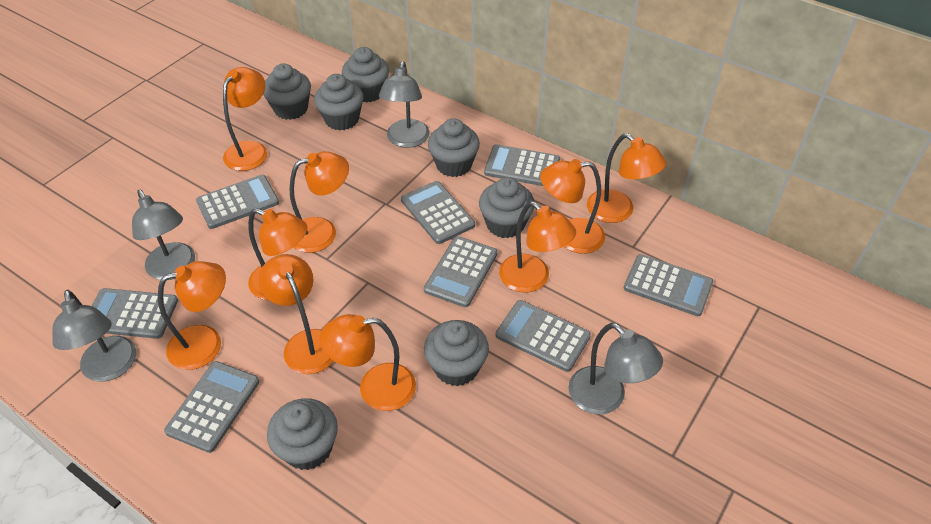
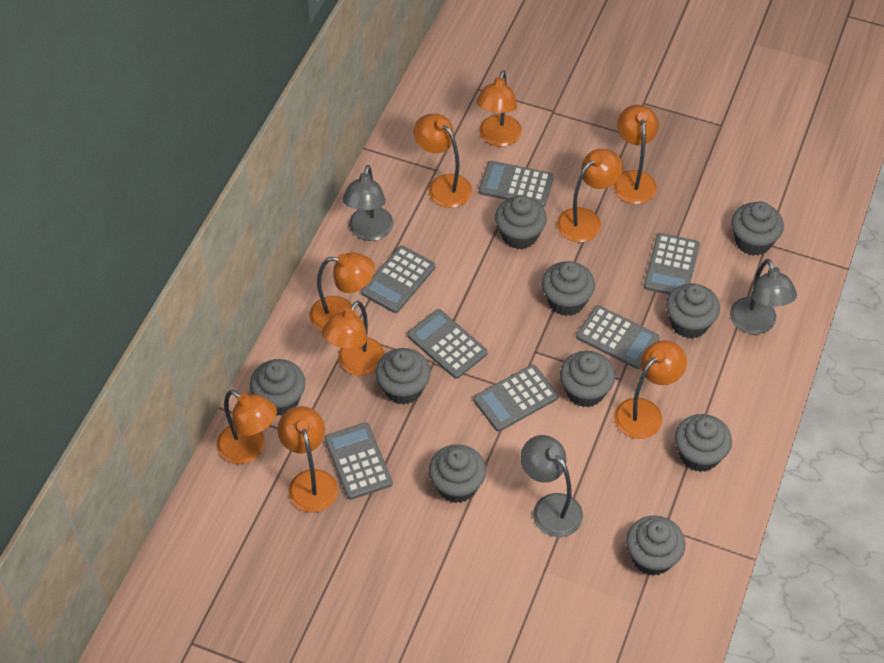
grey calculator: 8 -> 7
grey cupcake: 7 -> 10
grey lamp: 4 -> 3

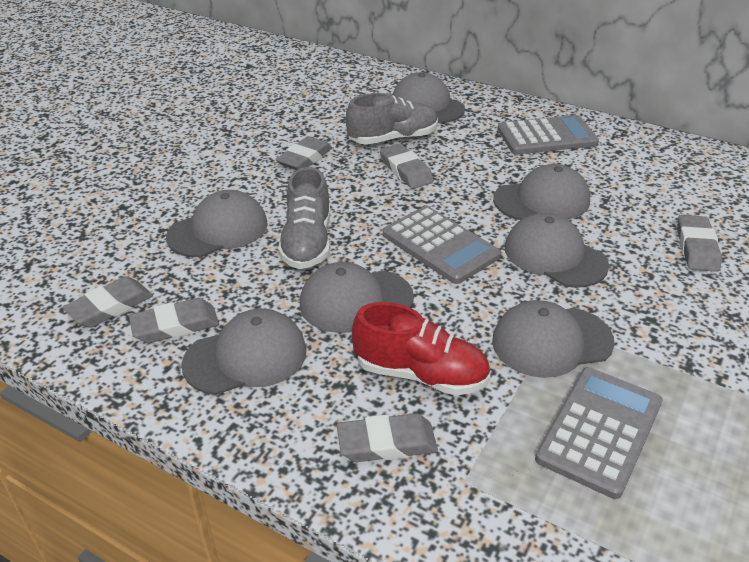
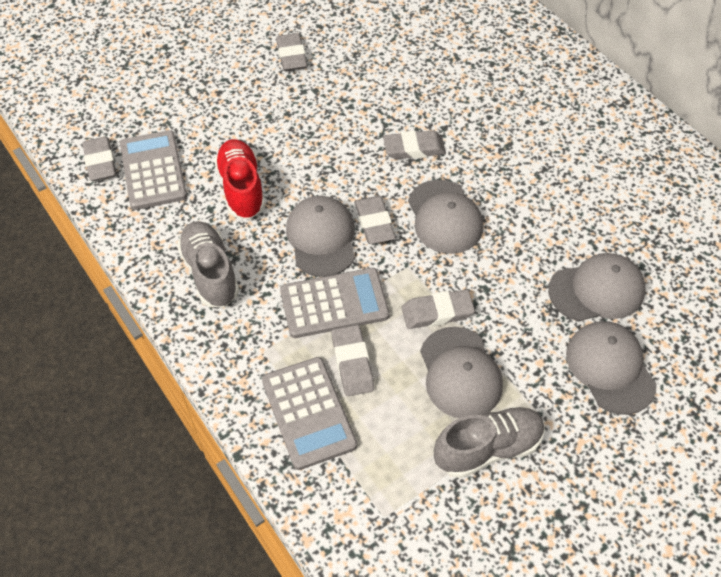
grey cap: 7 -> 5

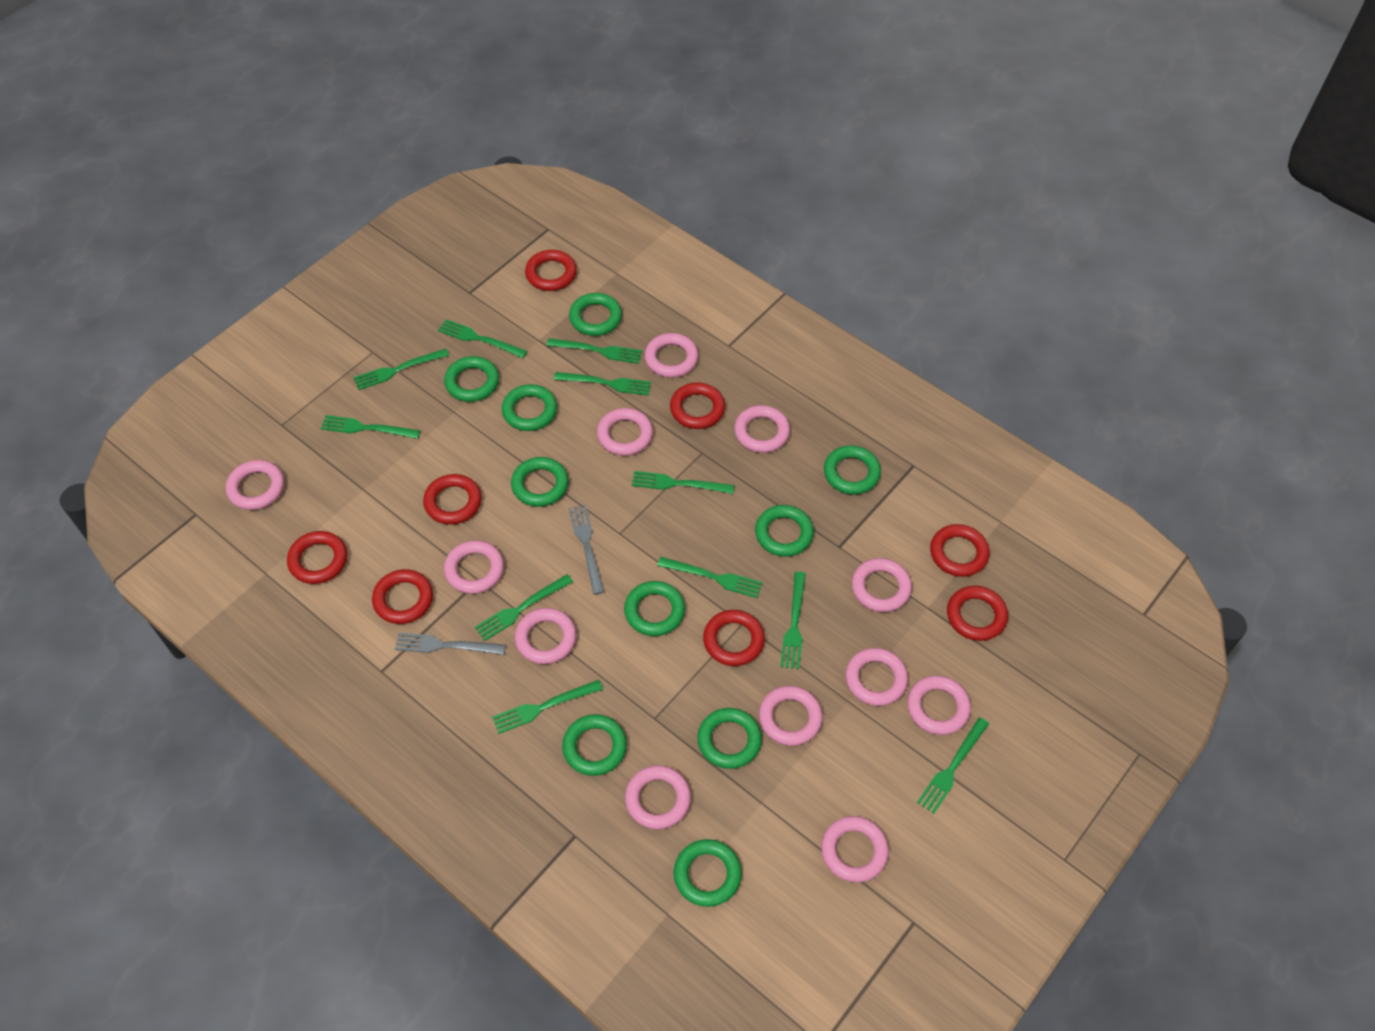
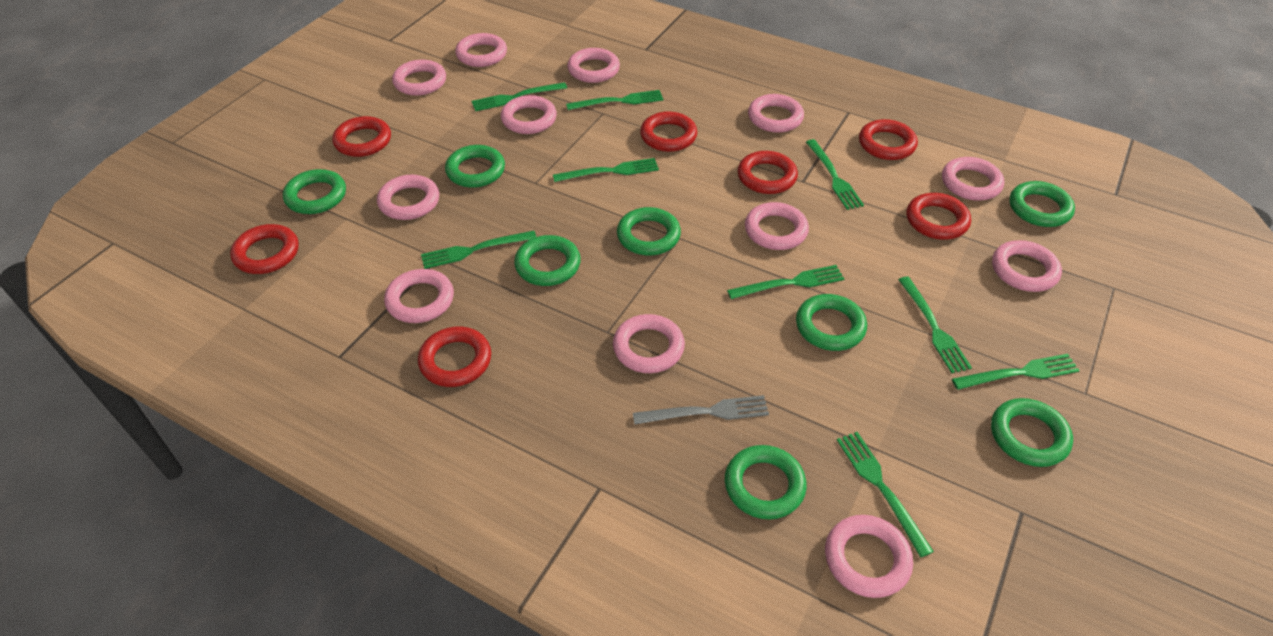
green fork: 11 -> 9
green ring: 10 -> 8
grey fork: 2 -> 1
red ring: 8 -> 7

= = = = = = =

Action item
Write the lines out verbatim, from the one with "green fork: 11 -> 9" through the last line of the entries, and stop there.

Result below
green fork: 11 -> 9
green ring: 10 -> 8
grey fork: 2 -> 1
red ring: 8 -> 7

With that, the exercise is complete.